RECORDS SHOWN START
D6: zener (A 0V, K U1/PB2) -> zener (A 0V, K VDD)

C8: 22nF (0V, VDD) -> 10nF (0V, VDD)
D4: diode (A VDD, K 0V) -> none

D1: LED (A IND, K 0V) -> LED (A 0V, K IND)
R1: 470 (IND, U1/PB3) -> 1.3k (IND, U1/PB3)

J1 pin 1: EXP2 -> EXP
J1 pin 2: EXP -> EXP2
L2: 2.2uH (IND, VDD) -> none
RECORDS SHOWN END
RECORDS SHOWN START
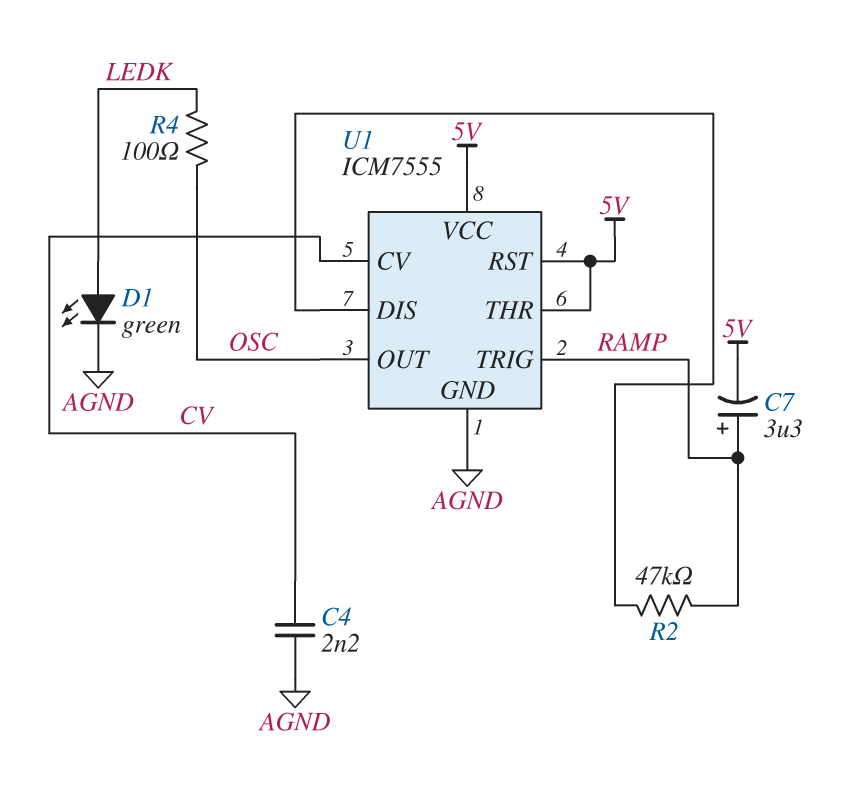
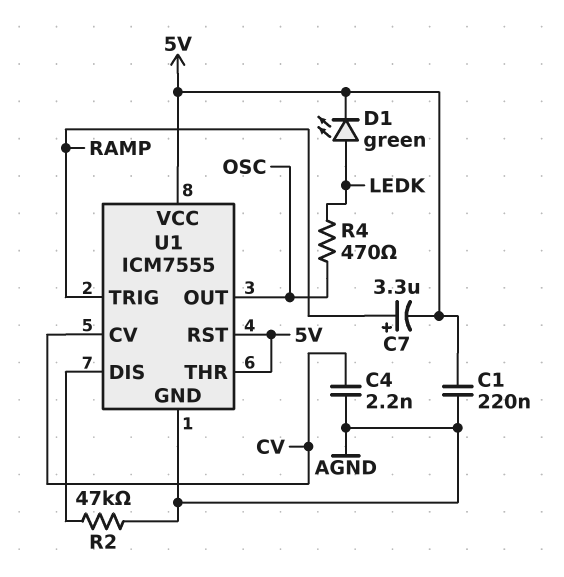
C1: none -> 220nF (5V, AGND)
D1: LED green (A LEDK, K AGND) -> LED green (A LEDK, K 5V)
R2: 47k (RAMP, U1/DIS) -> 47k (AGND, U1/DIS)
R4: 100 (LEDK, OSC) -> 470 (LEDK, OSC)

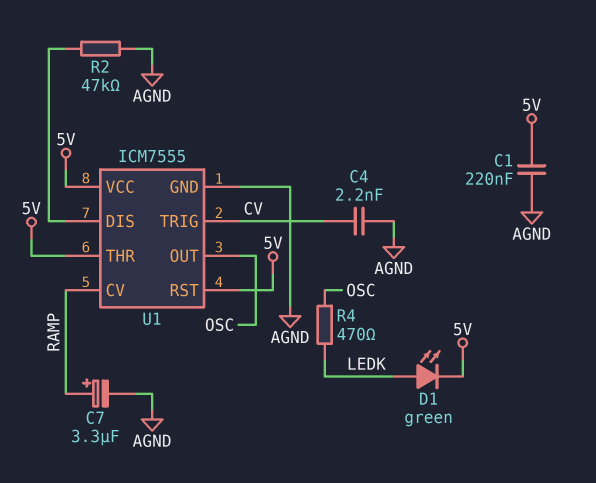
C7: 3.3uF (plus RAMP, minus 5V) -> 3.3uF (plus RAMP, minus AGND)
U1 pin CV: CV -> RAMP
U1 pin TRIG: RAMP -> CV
RECORDS SHOWN END
(WHAT YOU WILL DO):
Please copy every line in the entries where "RAMP" appears.

(OUTPUT OF THE TASK):
R2: 47k (RAMP, U1/DIS) -> 47k (AGND, U1/DIS)
C7: 3.3uF (plus RAMP, minus 5V) -> 3.3uF (plus RAMP, minus AGND)
U1 pin CV: CV -> RAMP
U1 pin TRIG: RAMP -> CV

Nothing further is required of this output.